» **Source material**
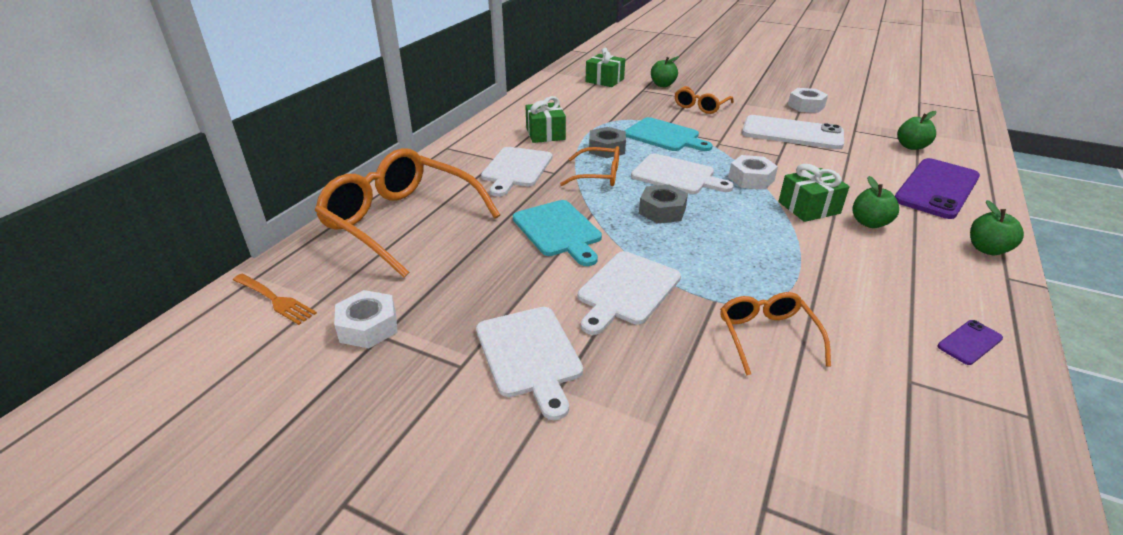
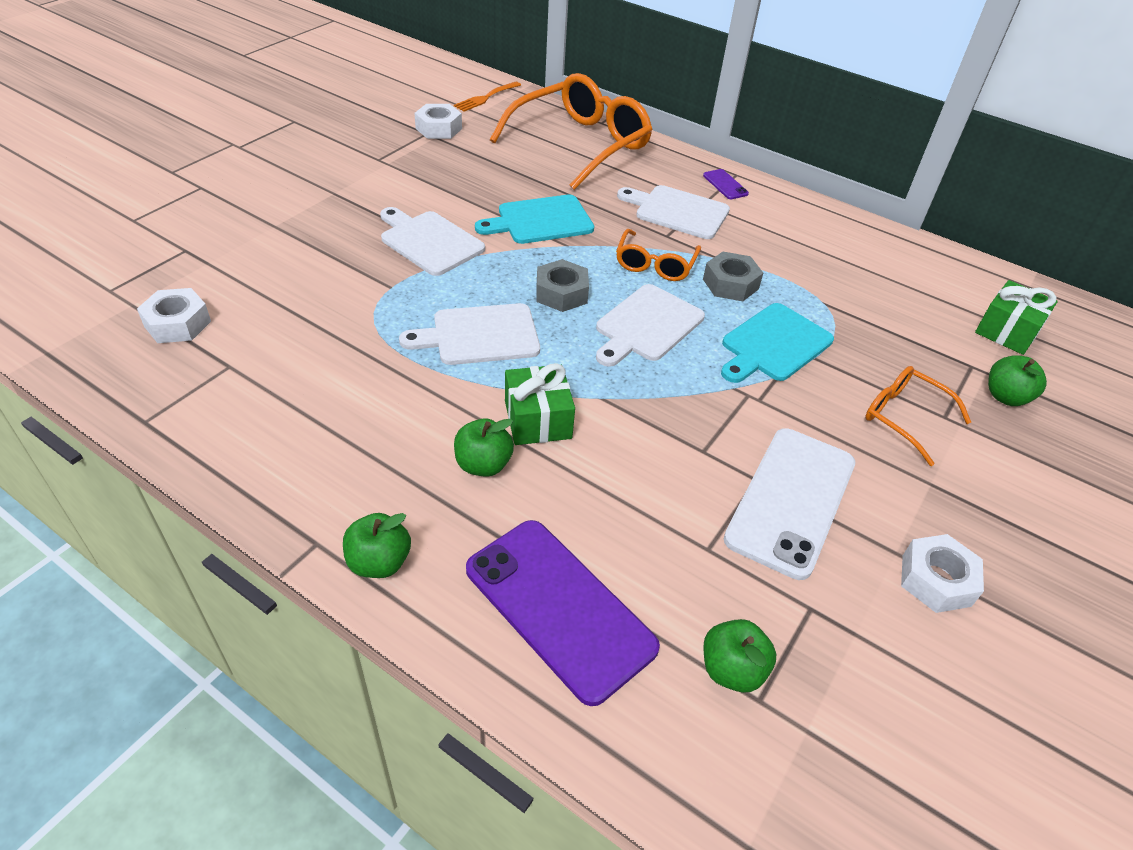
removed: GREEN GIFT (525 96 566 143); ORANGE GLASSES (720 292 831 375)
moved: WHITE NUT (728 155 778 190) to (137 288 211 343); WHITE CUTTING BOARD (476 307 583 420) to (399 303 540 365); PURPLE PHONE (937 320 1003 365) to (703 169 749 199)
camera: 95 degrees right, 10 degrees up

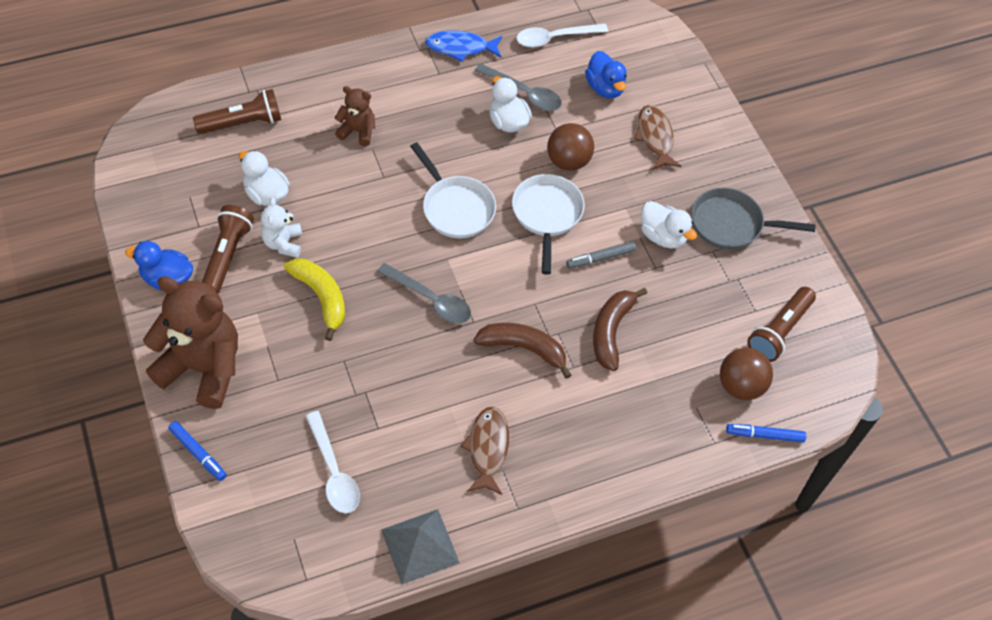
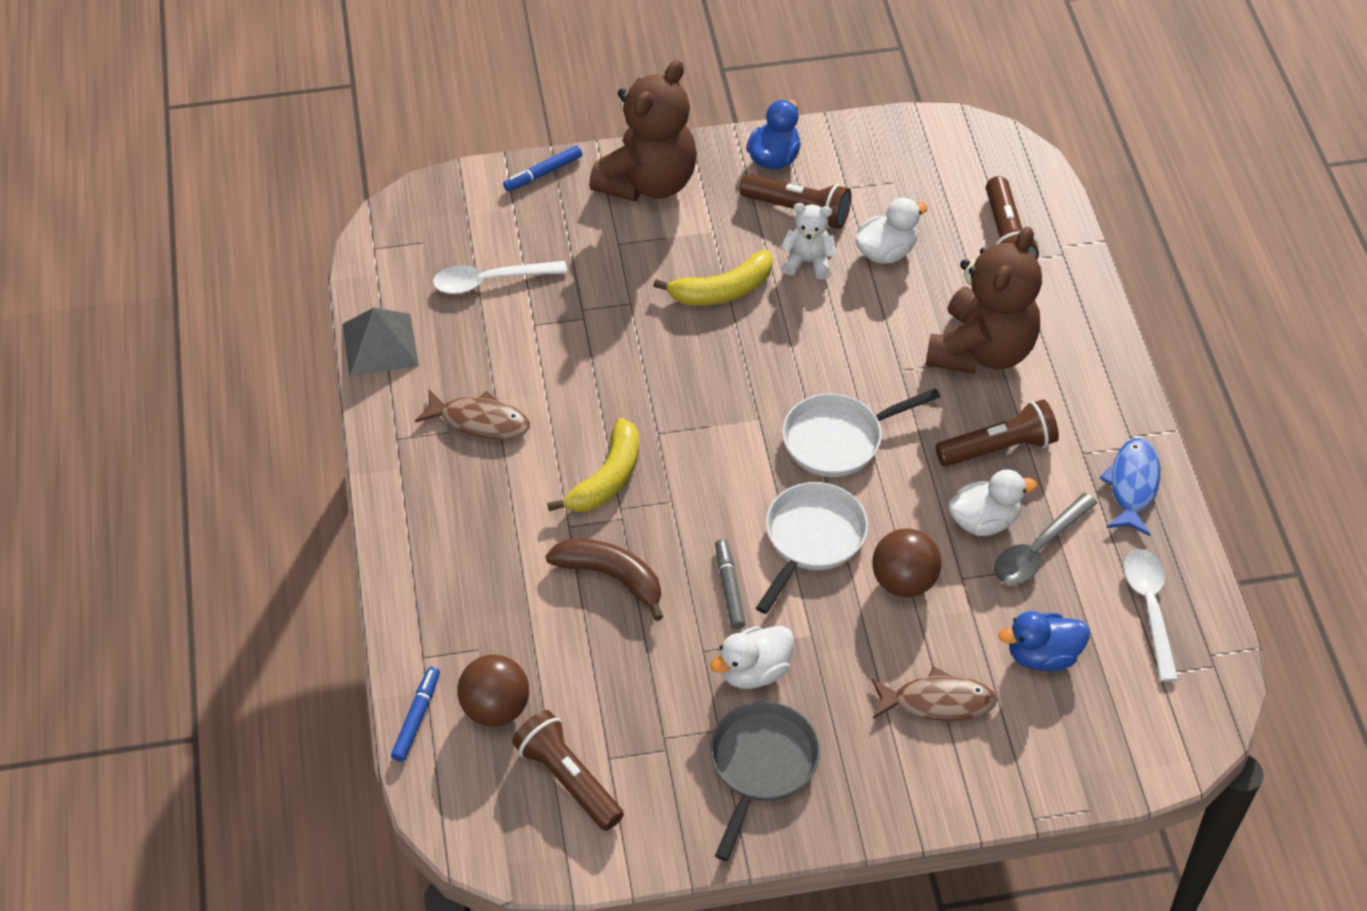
removed: GREY SPOON (377 263 471 323)
added: BROWN FLASHLIGHT (936 399 1059 467)
recoloured: BROWN BANANA (474 323 571 379) to YELLOW BANANA (547 418 639 512)
turned: WHITE PAN (512 174 585 275) = (756 482 868 614) 75 degrees counterclockwise
resized: BROWN TEDDY BEAR (335 86 375 146) = (926 226 1042 374) x2.05
camera: 105 degrees right, 5 degrees down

» **Task objective**
Produce an exact copy of each line of data, skipping embedded images.

» **Solution to the exercise**
removed: GREEN GIFT (525 96 566 143); ORANGE GLASSES (720 292 831 375)
moved: WHITE NUT (728 155 778 190) to (137 288 211 343); WHITE CUTTING BOARD (476 307 583 420) to (399 303 540 365); PURPLE PHONE (937 320 1003 365) to (703 169 749 199)
camera: 95 degrees right, 10 degrees up

removed: GREY SPOON (377 263 471 323)
added: BROWN FLASHLIGHT (936 399 1059 467)
recoloured: BROWN BANANA (474 323 571 379) to YELLOW BANANA (547 418 639 512)
turned: WHITE PAN (512 174 585 275) = (756 482 868 614) 75 degrees counterclockwise
resized: BROWN TEDDY BEAR (335 86 375 146) = (926 226 1042 374) x2.05
camera: 105 degrees right, 5 degrees down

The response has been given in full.